- _WHAT THE TASK REQUIRES_: Could you restate word for word every line from the one containing "camera: 40 degrees left, 10 degrees up" to the end of the data below, pictures excluded?

- _RECORDS SUPPLIED_:
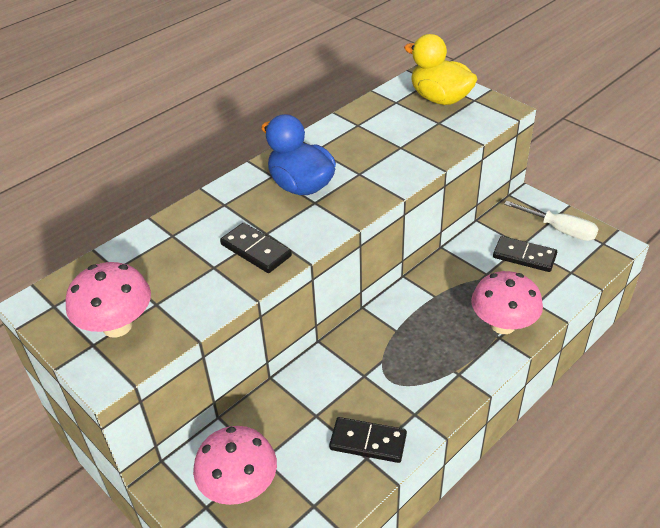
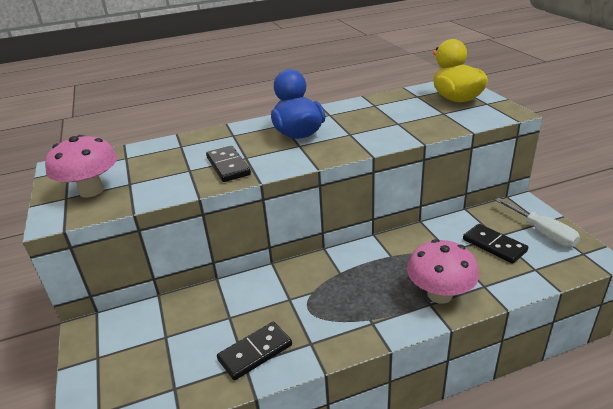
camera: 25 degrees right, 10 degrees down
pink mushroom [193,426,277,505] -> none
black domino [329,417,407,463] -> black domino turned 75 degrees counterclockwise [217,322,292,380]

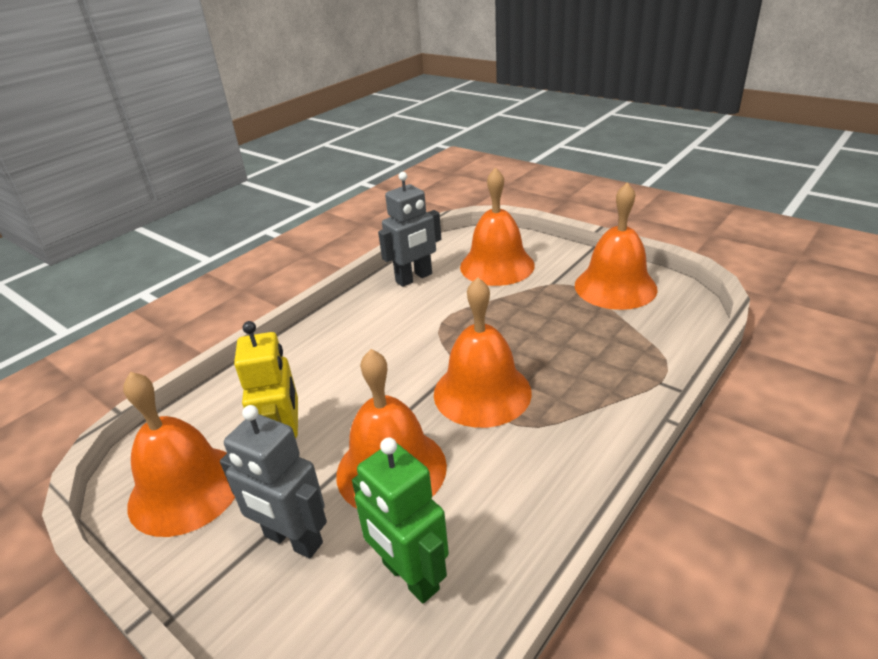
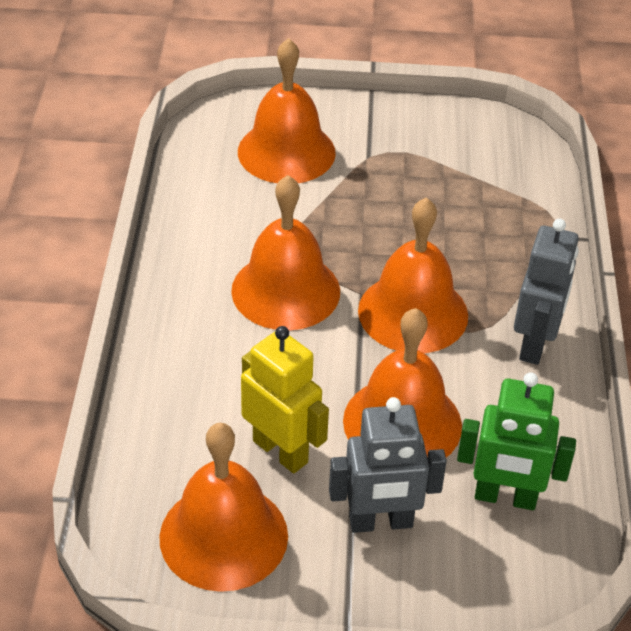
camera: 40 degrees left, 10 degrees up
grey robot [378,172,441,287] -> grey robot moved to [514,219,579,365]
orange bell [575,182,658,310] -> orange bell moved to [231,175,340,331]

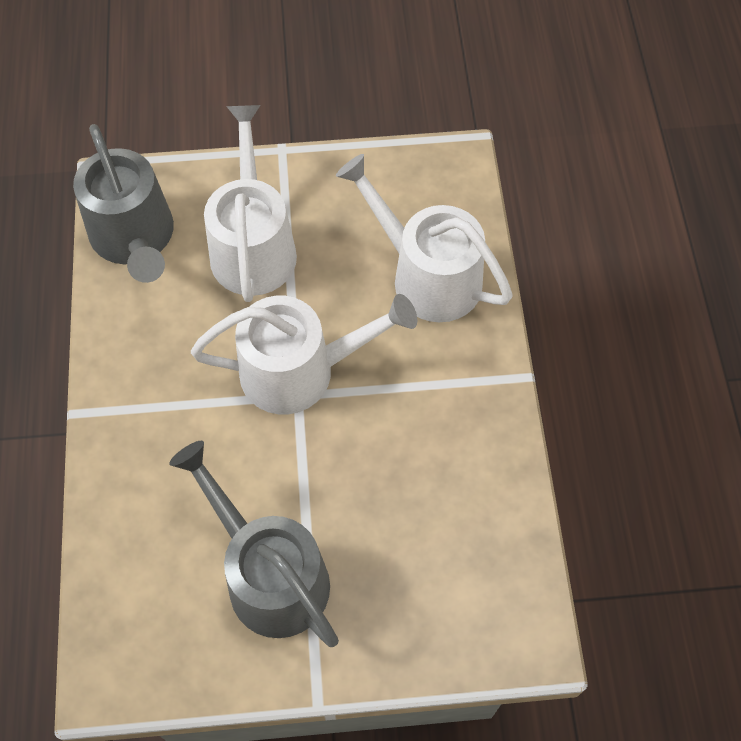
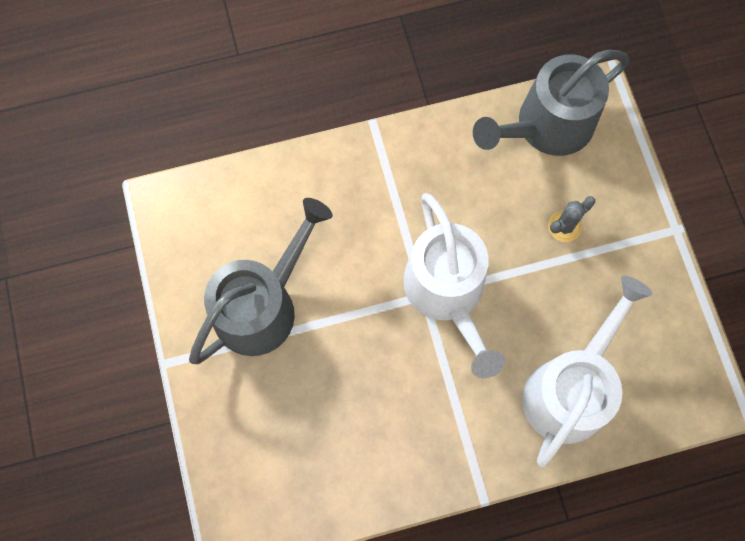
camera: 80 degrees right, 10 degrees up
white watering can [204,105,297,302] -> grey cactus [548,196,595,242]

- _RESPONSE FOR THIS EXERCISE_:
camera: 40 degrees left, 10 degrees up
grey robot [378,172,441,287] -> grey robot moved to [514,219,579,365]
orange bell [575,182,658,310] -> orange bell moved to [231,175,340,331]

camera: 80 degrees right, 10 degrees up
white watering can [204,105,297,302] -> grey cactus [548,196,595,242]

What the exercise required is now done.